About this task -
Find the lines in the records that carry the word "black". Copy each one.

(Object matching data)
━━━
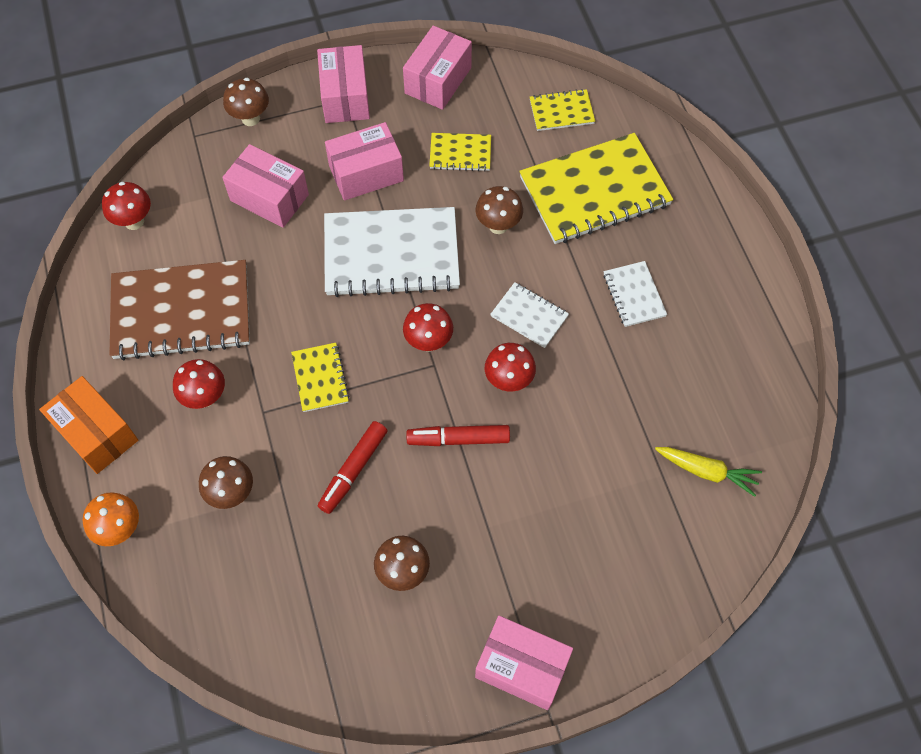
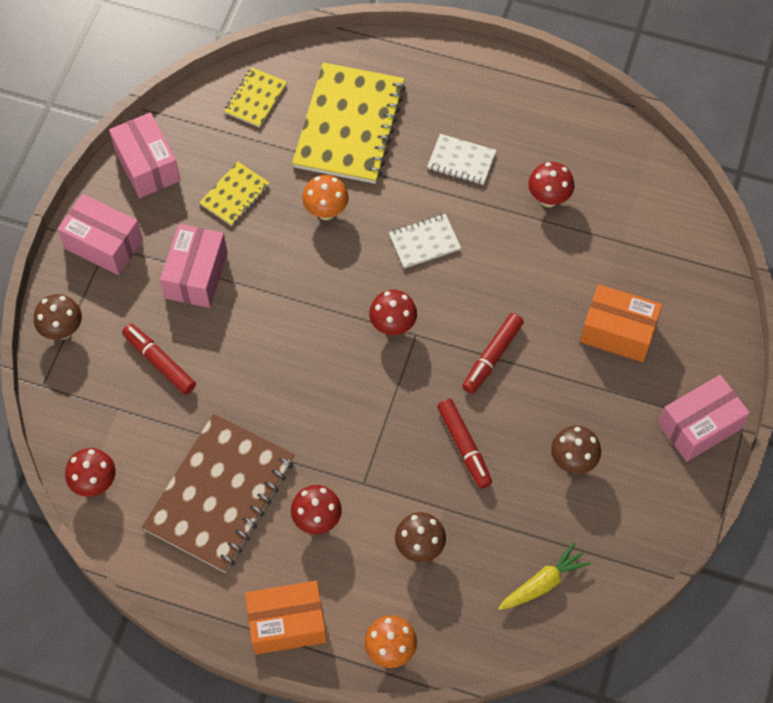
camera: 55 degrees left, 0 degrees up
(269, 197) = (159, 362): pink box -> red marker
(320, 378) = (365, 423): yellow notebook -> none
(391, 254) = (291, 304): white notebook -> none
(498, 226) = (326, 211): brown mushroom -> orange mushroom
(508, 381) = (469, 292): red mushroom -> red mushroom (548, 199)
(565, 531) = (618, 332): none -> orange box
(706, 471) = (637, 211): yellow carrot -> yellow carrot (543, 583)

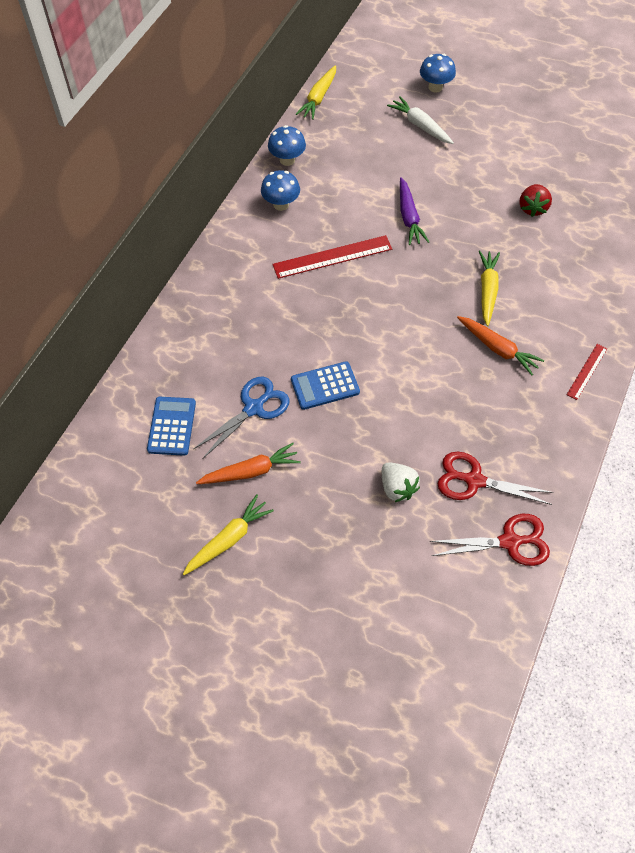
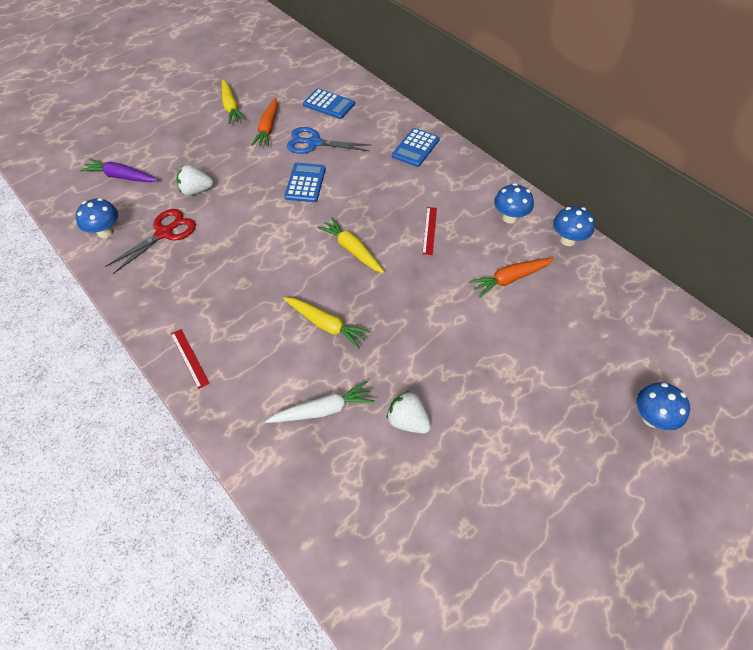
camera: 115 degrees right, 5 degrees down
(214, 308) = (415, 148): none -> blue calculator
(254, 408) = (314, 143): blue scissors -> blue scissors turned 120 degrees clockwise
(318, 98) = (658, 295): yellow carrot -> yellow carrot (352, 250)
(332, 257) = (429, 230): red ruler -> red ruler, size x0.56
(409, 217) = (449, 303): purple carrot -> purple carrot (121, 177)
(420, 126) = (584, 371): white carrot -> white carrot (323, 410)
(498, 348) = (260, 302): orange carrot -> orange carrot (510, 279)
(509, 542) = (105, 232): red scissors -> blue mushroom
(532, 208) = (408, 421): red strawberry -> white strawberry

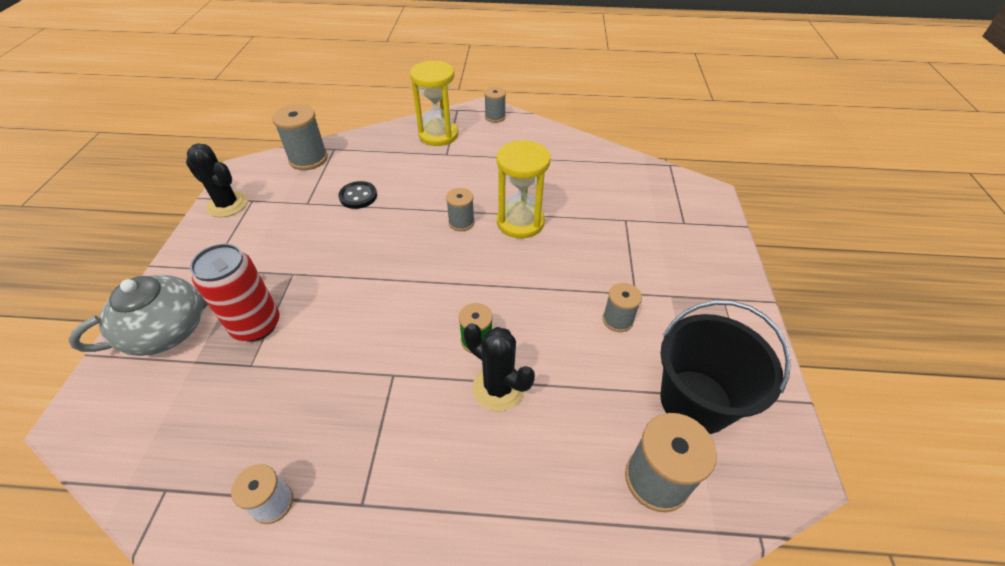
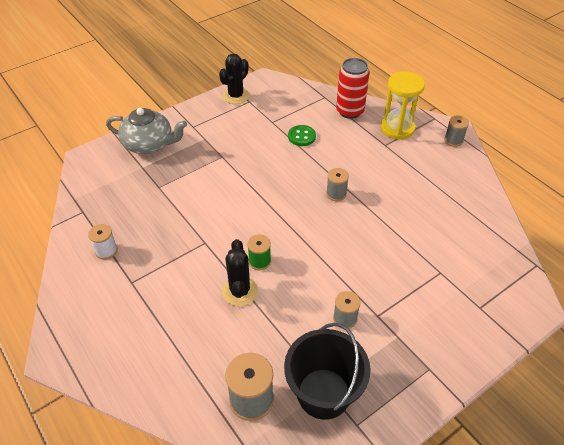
camera: 50 degrees right, 0 degrees up
(227, 204) = (236, 96): black cactus -> black cactus turned 45 degrees clockwise
(256, 325) = (180, 170): red can -> red can (350, 111)
(308, 159) = (303, 95): grey spool -> none
(358, 196) = (301, 136): black button -> green button
(520, 222) = (370, 220): yellow hourglass -> none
━━━
Output of the exercise -
(227, 204) = (236, 96): black cactus -> black cactus turned 45 degrees clockwise
(358, 196) = (301, 136): black button -> green button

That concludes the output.